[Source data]
· · ·
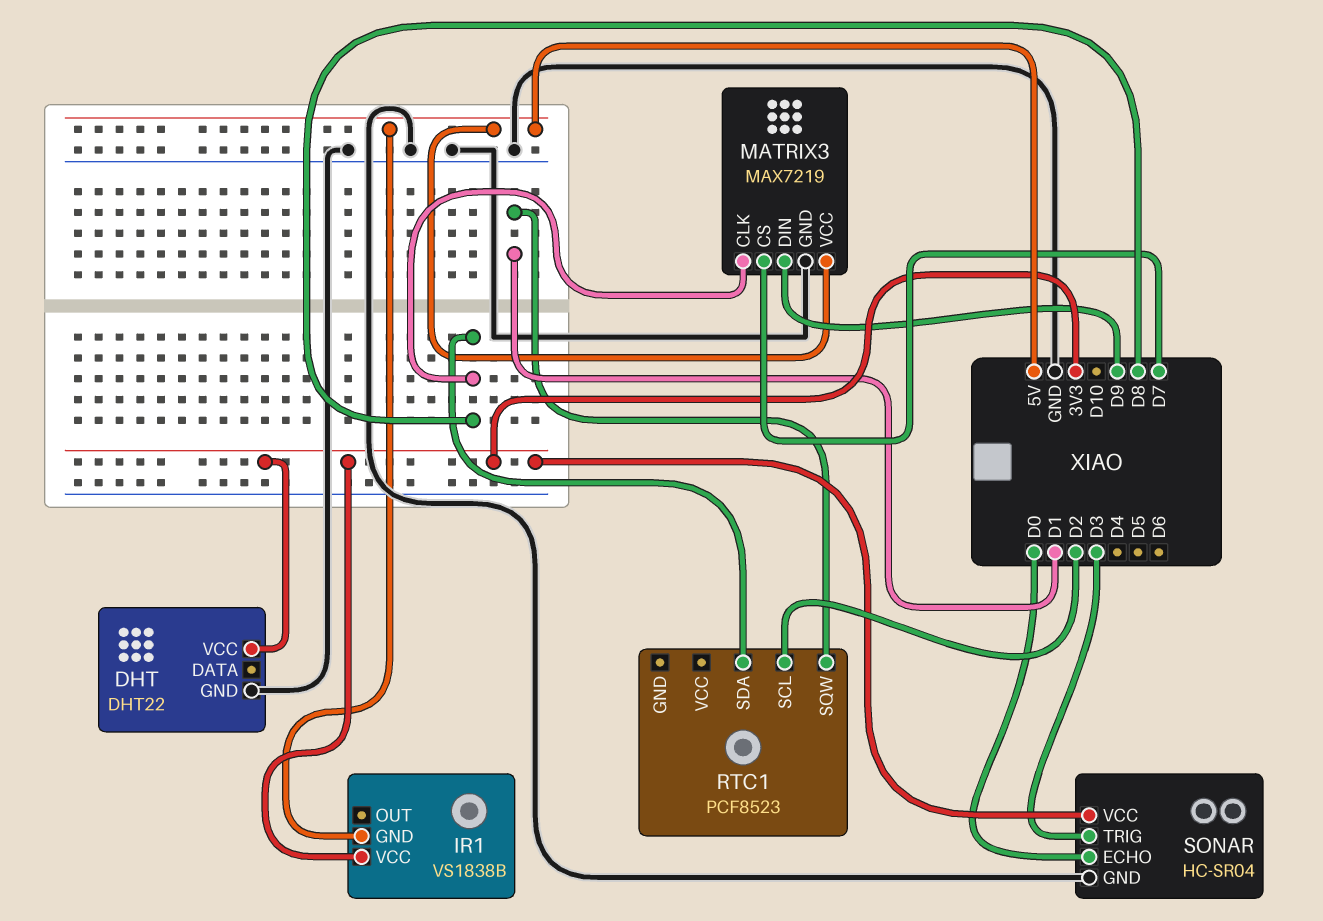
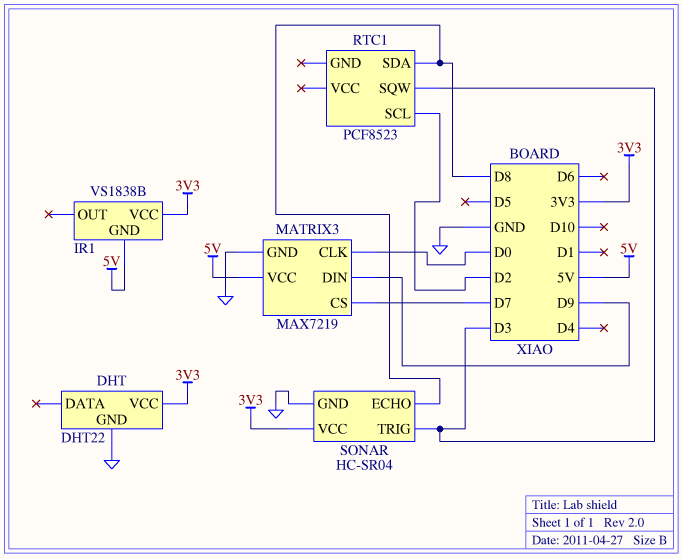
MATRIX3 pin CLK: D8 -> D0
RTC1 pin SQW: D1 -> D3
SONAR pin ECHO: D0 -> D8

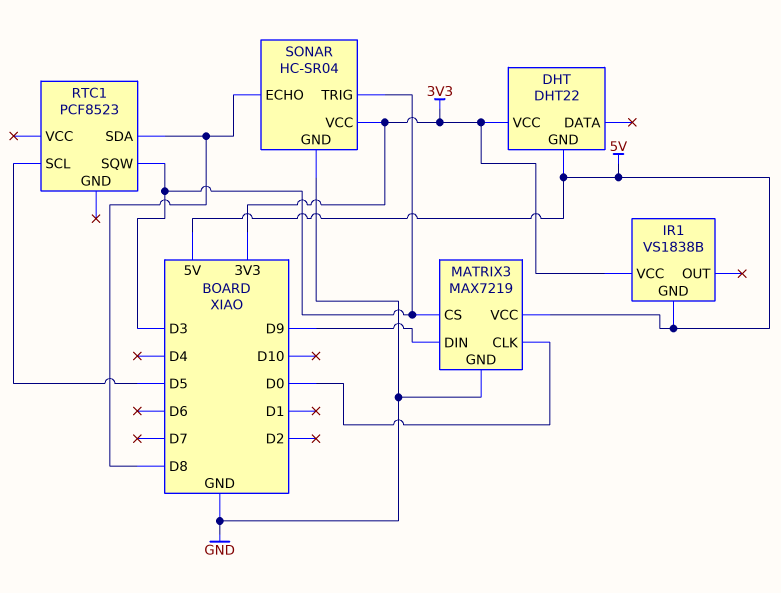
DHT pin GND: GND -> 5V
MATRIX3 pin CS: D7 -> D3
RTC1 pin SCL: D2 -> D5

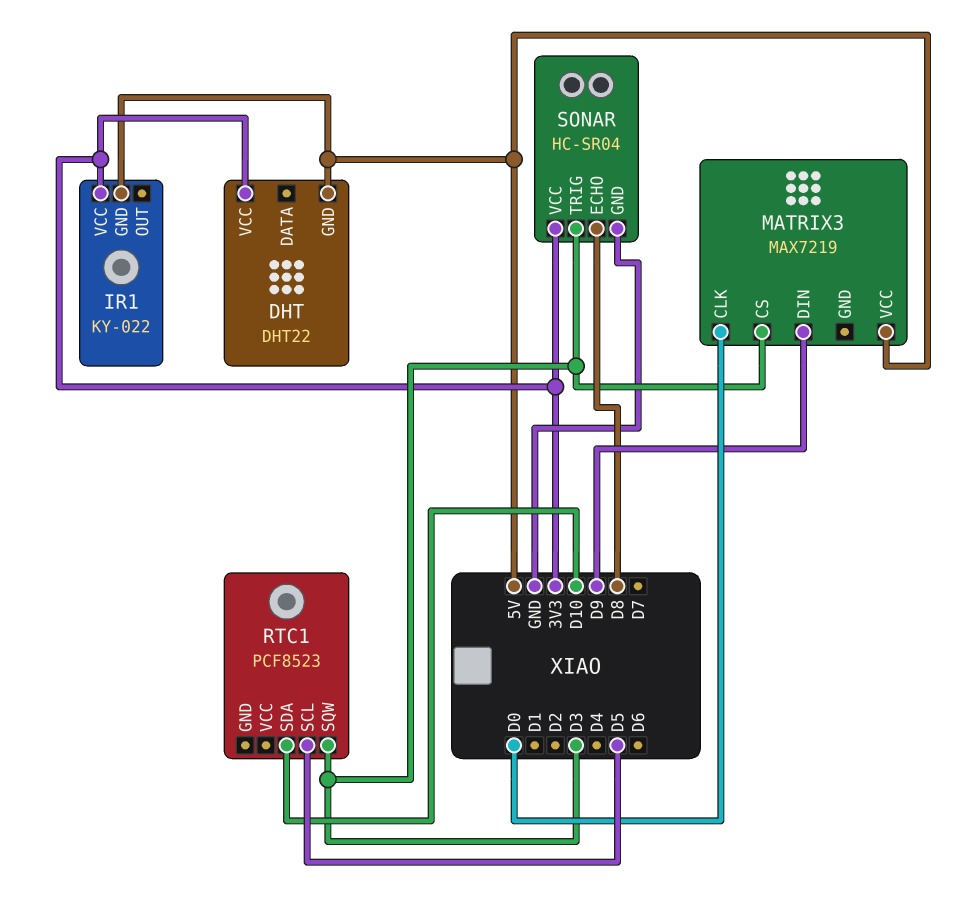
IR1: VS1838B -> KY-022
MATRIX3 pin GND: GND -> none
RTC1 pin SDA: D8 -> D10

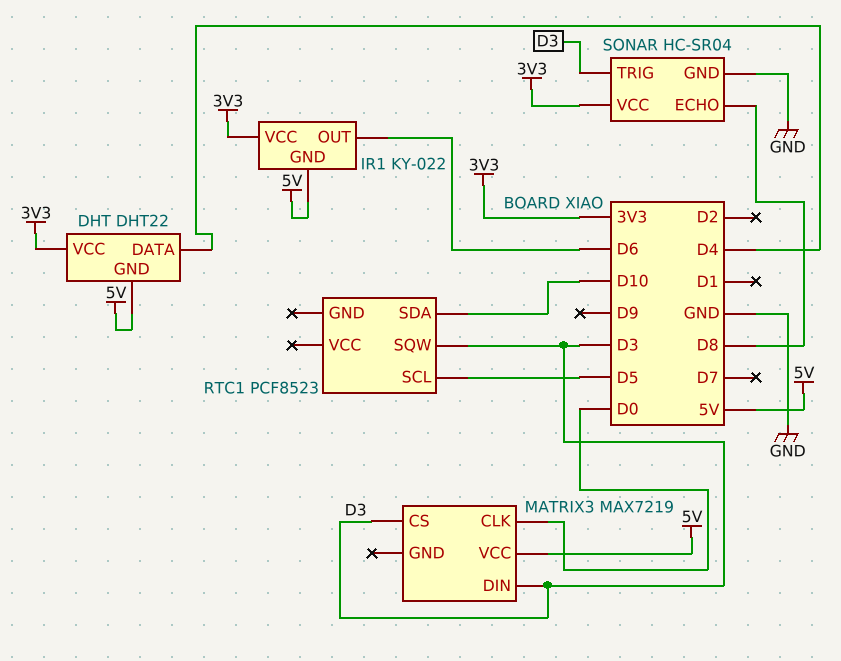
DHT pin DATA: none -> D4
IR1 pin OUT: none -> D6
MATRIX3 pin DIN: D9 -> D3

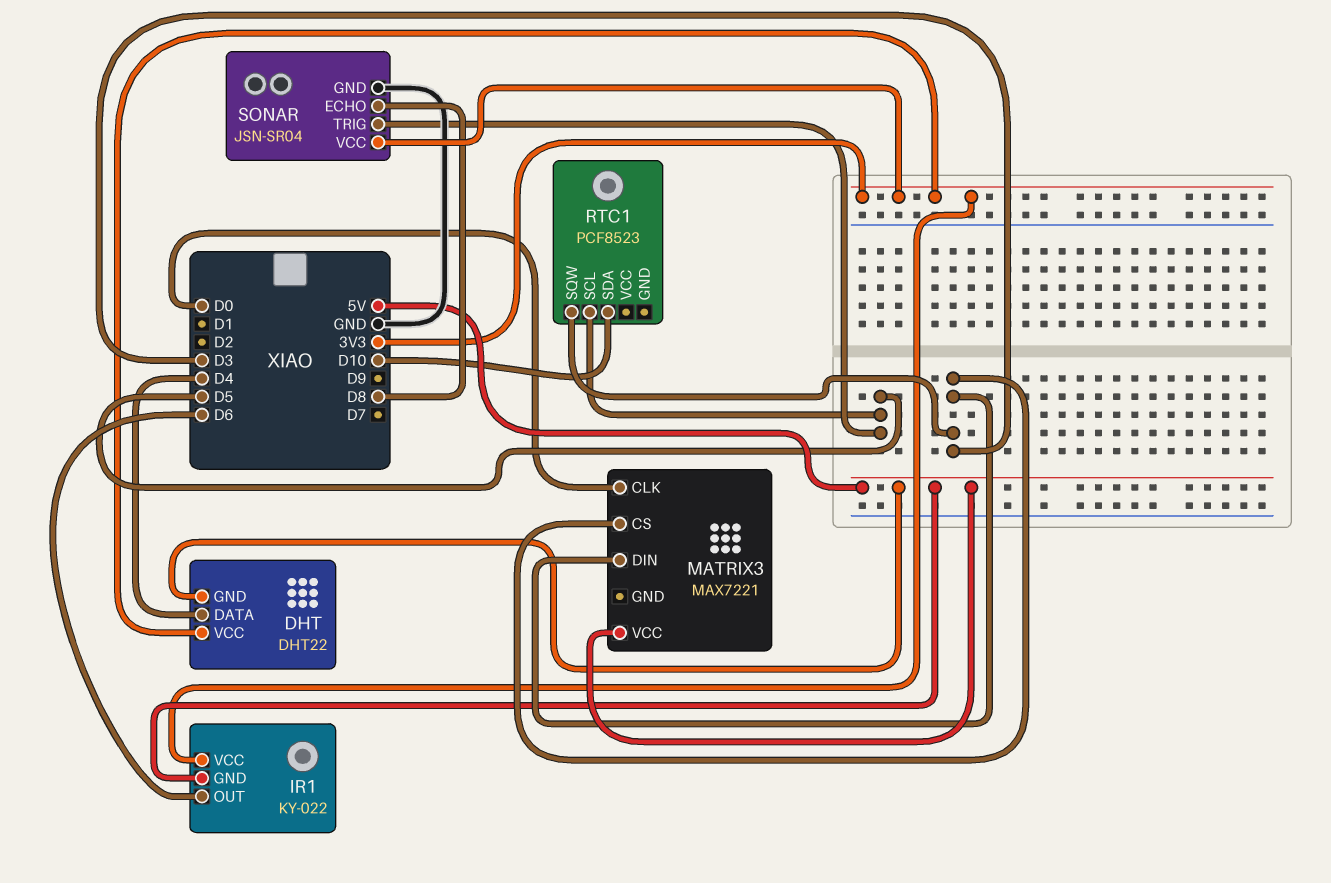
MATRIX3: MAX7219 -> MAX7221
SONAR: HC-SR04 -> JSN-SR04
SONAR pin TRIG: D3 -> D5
· · ·
Required work
For the string "SONAR", search the preceding data and copy every line that includes it.

Response area
SONAR pin ECHO: D0 -> D8
SONAR: HC-SR04 -> JSN-SR04
SONAR pin TRIG: D3 -> D5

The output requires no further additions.